### SUPPLIED MATERIAL

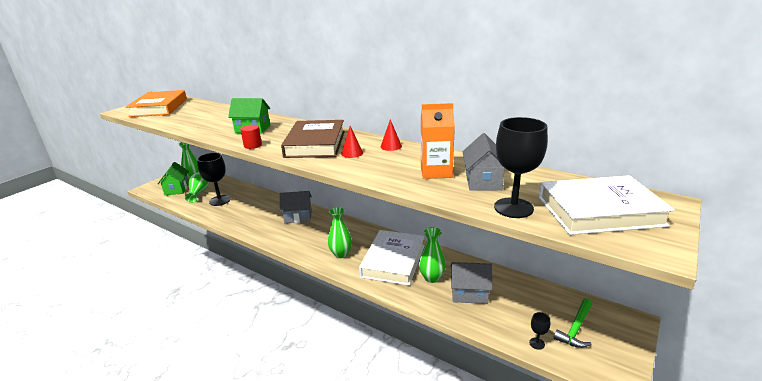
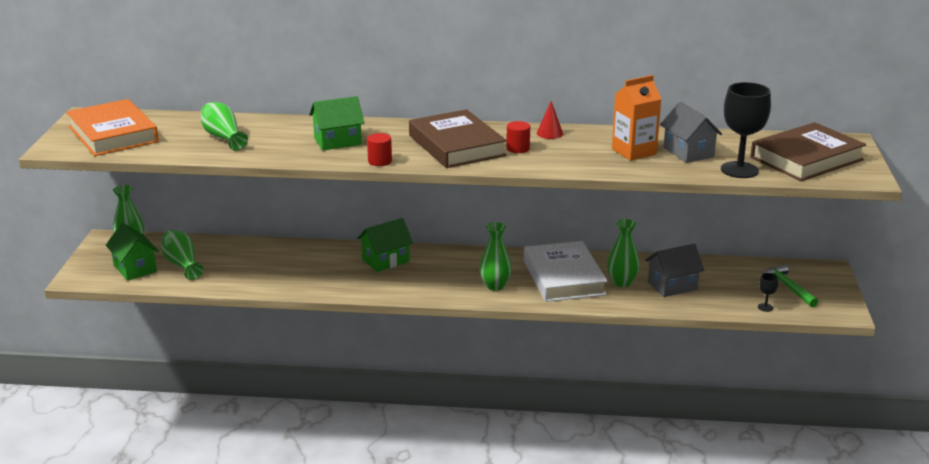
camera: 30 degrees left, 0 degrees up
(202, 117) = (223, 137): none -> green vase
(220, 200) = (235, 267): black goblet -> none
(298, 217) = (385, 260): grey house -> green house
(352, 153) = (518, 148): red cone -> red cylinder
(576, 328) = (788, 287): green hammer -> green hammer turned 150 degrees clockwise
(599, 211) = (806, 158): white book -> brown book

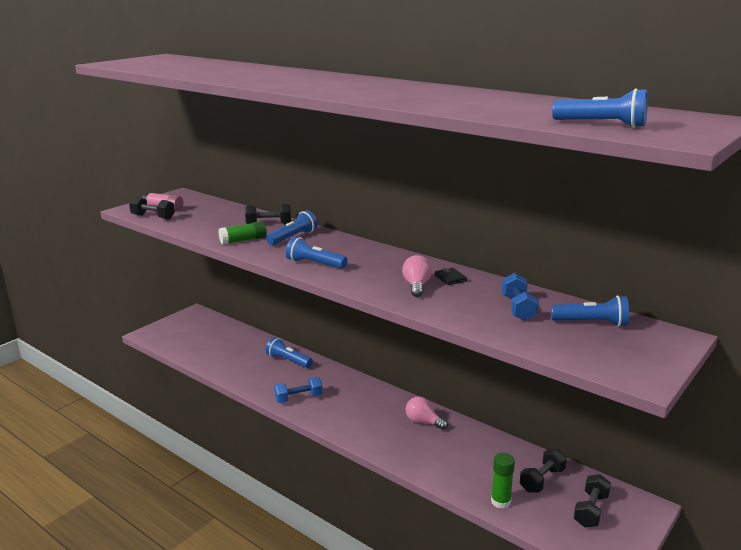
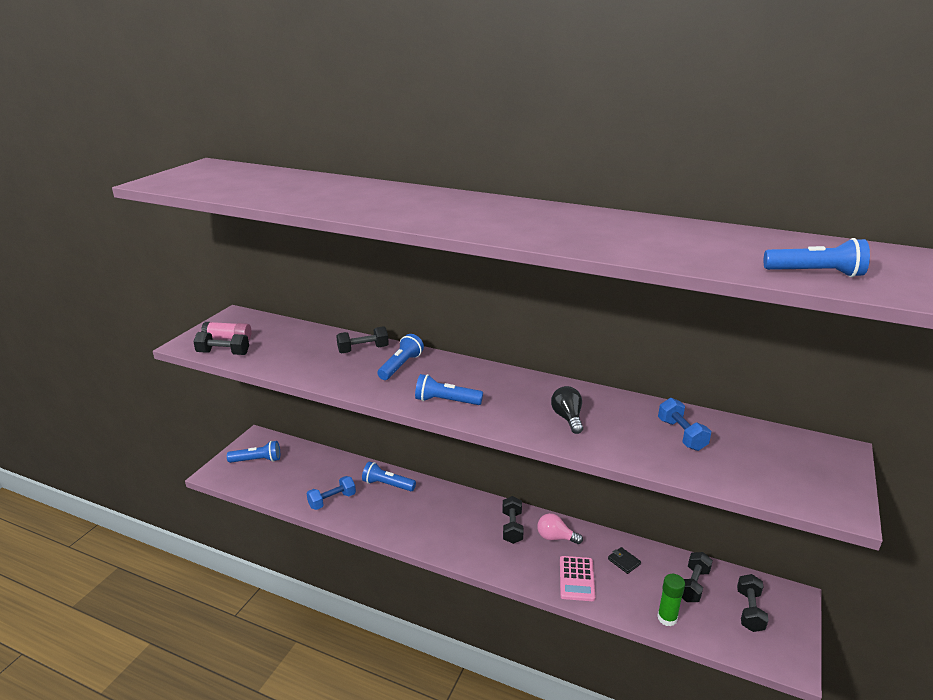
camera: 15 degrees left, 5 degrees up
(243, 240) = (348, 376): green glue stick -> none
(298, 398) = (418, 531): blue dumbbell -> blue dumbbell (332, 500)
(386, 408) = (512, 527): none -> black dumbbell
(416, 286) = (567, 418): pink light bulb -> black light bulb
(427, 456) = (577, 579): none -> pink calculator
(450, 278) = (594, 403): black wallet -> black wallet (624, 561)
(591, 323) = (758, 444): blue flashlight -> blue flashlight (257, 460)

######

# TASK TO COMPLETE
An answer is complete only when it holds every line above containing the string "left".

# COMPLETED EXERCISE
camera: 30 degrees left, 0 degrees up
camera: 15 degrees left, 5 degrees up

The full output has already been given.